● Aim of the exercise
Scan the entries for the word "brown" and report how many lines contain it, as a number with no other words.

● Given data
^^^^^^^^
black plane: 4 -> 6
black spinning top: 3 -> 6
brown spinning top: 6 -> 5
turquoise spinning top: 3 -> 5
^^^^^^^^
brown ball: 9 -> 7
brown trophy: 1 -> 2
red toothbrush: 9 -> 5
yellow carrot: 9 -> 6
^^^^^^^^
● Response area
3